> **TASK DATA**:
---
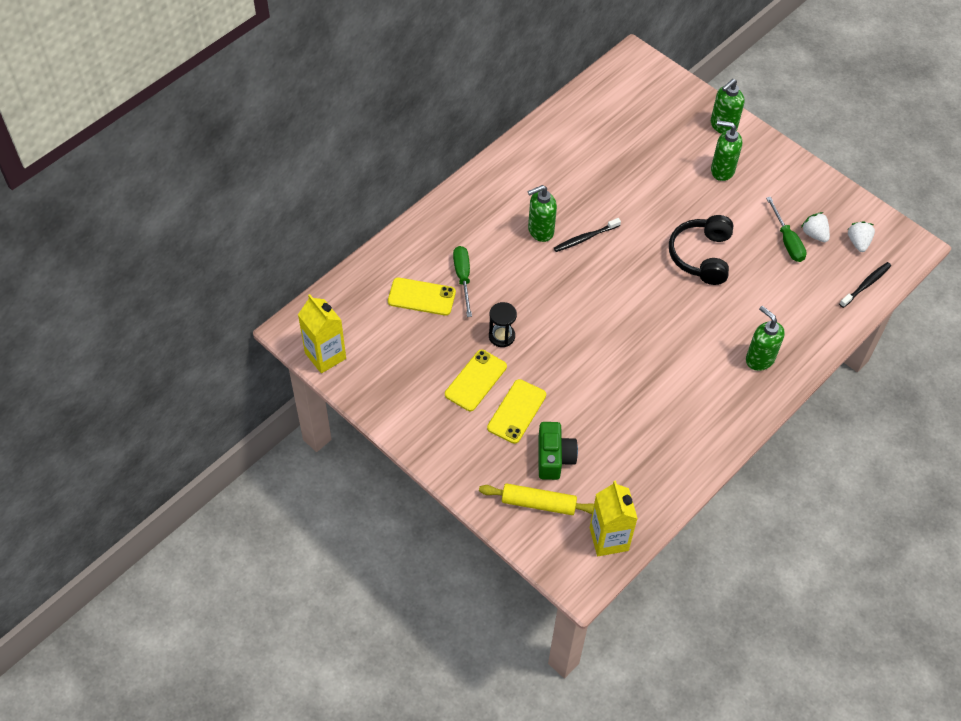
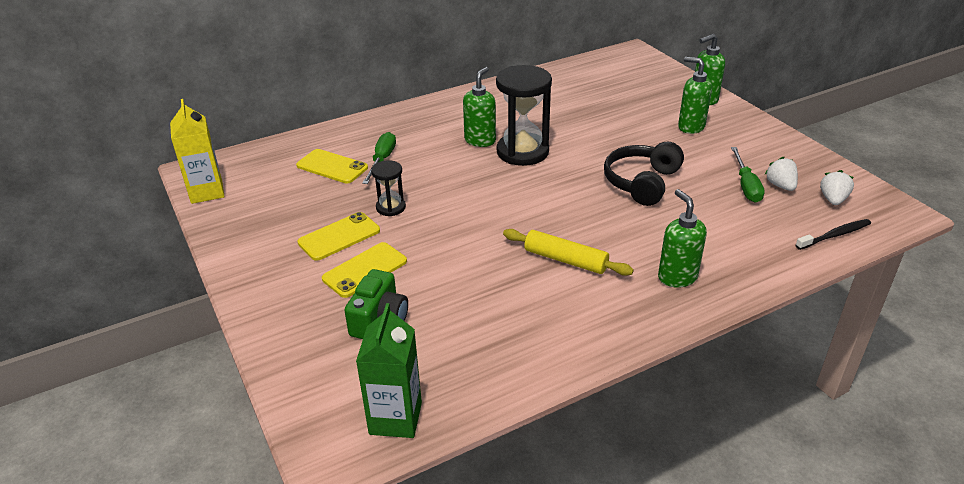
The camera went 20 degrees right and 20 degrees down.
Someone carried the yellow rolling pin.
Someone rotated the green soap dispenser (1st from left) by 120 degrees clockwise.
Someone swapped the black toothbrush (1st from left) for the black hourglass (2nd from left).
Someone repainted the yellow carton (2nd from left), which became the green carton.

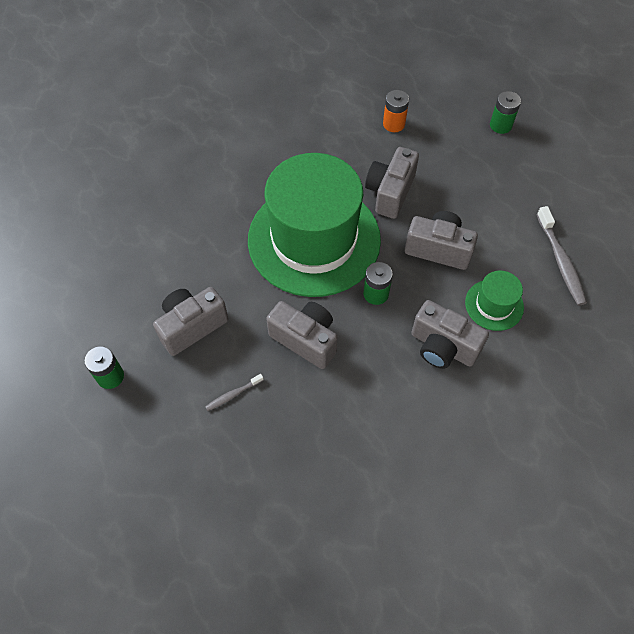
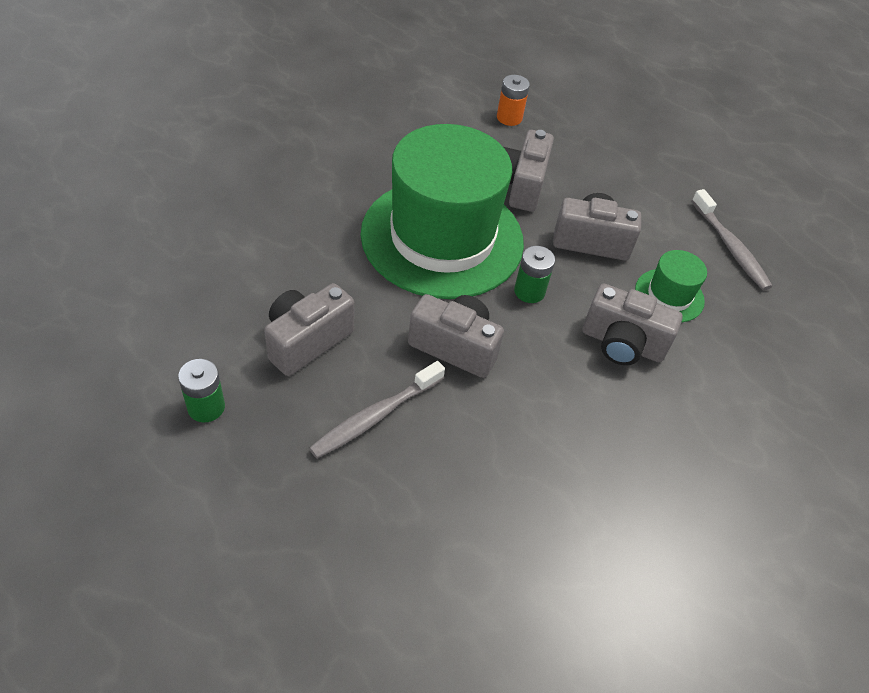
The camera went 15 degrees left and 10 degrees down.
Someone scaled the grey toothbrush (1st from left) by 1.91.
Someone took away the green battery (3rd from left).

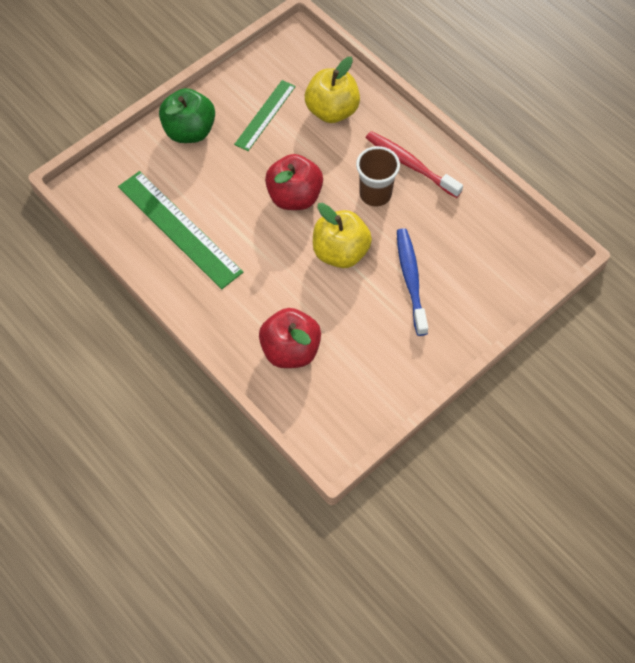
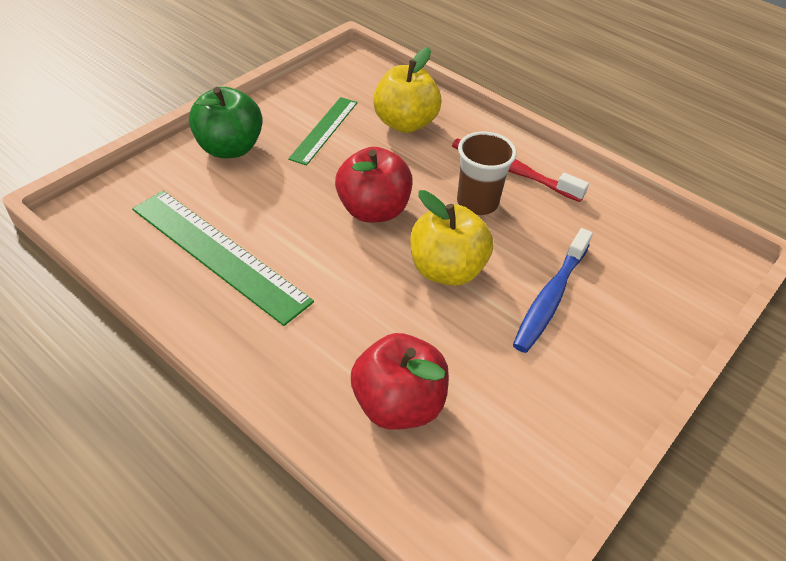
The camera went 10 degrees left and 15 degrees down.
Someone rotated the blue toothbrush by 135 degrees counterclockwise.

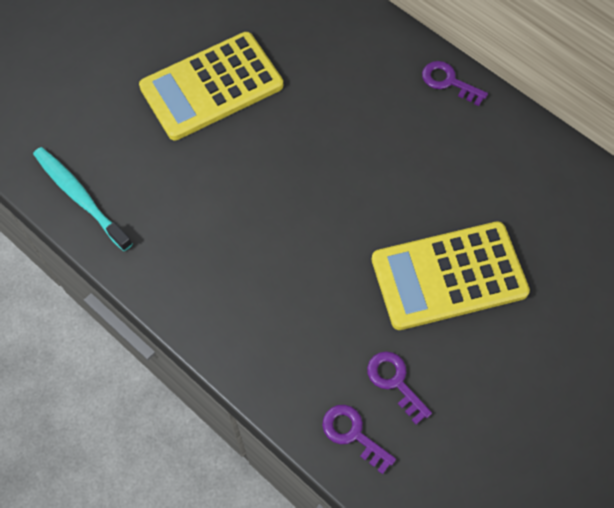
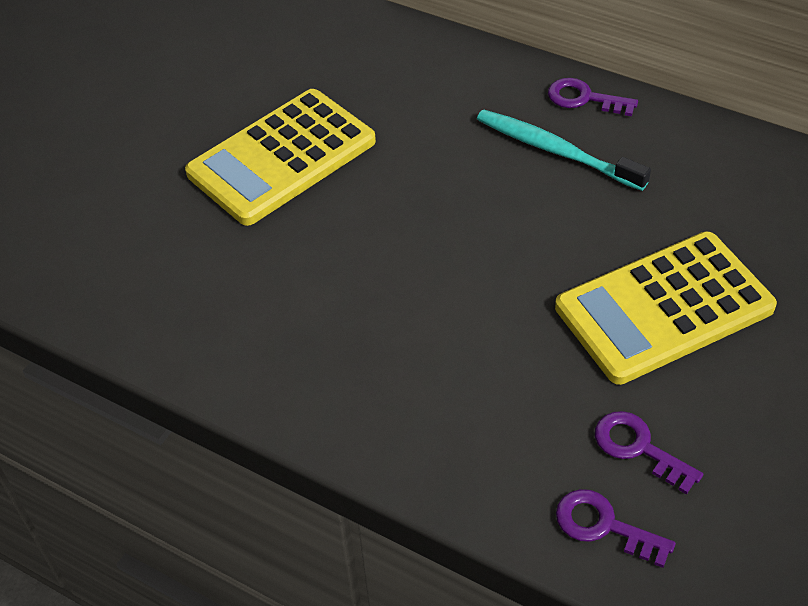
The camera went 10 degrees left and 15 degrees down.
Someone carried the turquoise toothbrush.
---
> **WHAT NEEDS TO BE DONE**:
Transcribe the records above exactly, without images.

> **WRITTEN REPLY**:
The camera went 20 degrees right and 20 degrees down.
Someone carried the yellow rolling pin.
Someone rotated the green soap dispenser (1st from left) by 120 degrees clockwise.
Someone swapped the black toothbrush (1st from left) for the black hourglass (2nd from left).
Someone repainted the yellow carton (2nd from left), which became the green carton.

The camera went 15 degrees left and 10 degrees down.
Someone scaled the grey toothbrush (1st from left) by 1.91.
Someone took away the green battery (3rd from left).

The camera went 10 degrees left and 15 degrees down.
Someone rotated the blue toothbrush by 135 degrees counterclockwise.

The camera went 10 degrees left and 15 degrees down.
Someone carried the turquoise toothbrush.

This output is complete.